(Before-and-after object listings)
--- START ---
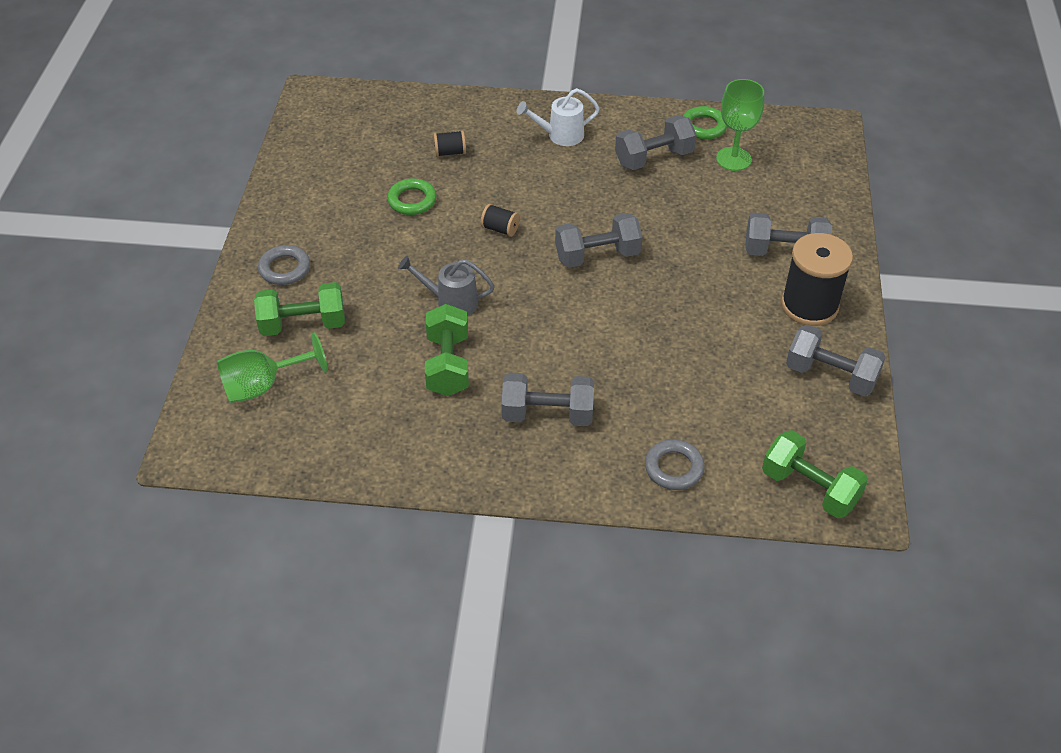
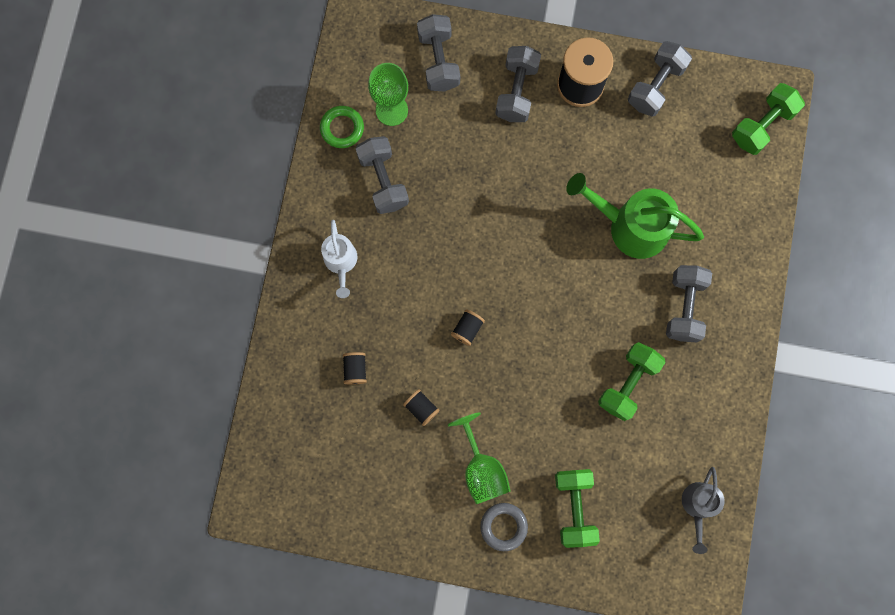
camera: 85 degrees left, 30 degrees up
(263, 386) = (642, 539): green goblet -> green goblet (481, 469)
(412, 200) = (421, 408): green ring -> black spool
(448, 365) = (628, 383): green dumbbell -> green dumbbell turned 60 degrees counterclockwise
(450, 302) = (556, 378): grey watering can -> grey watering can (698, 506)
(597, 256) = (508, 247): grey dumbbell -> grey dumbbell (438, 61)
(642, 358) = (629, 226): none -> green watering can
(674, 468) = (740, 218): grey ring -> none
--- END ---
WORK INSTRUCTIONS
Give back the entries above exactly as they stand. Leave the images out.

WRITTEN SOLUTION
camera: 85 degrees left, 30 degrees up
(263, 386) = (642, 539): green goblet -> green goblet (481, 469)
(412, 200) = (421, 408): green ring -> black spool
(448, 365) = (628, 383): green dumbbell -> green dumbbell turned 60 degrees counterclockwise
(450, 302) = (556, 378): grey watering can -> grey watering can (698, 506)
(597, 256) = (508, 247): grey dumbbell -> grey dumbbell (438, 61)
(642, 358) = (629, 226): none -> green watering can
(674, 468) = (740, 218): grey ring -> none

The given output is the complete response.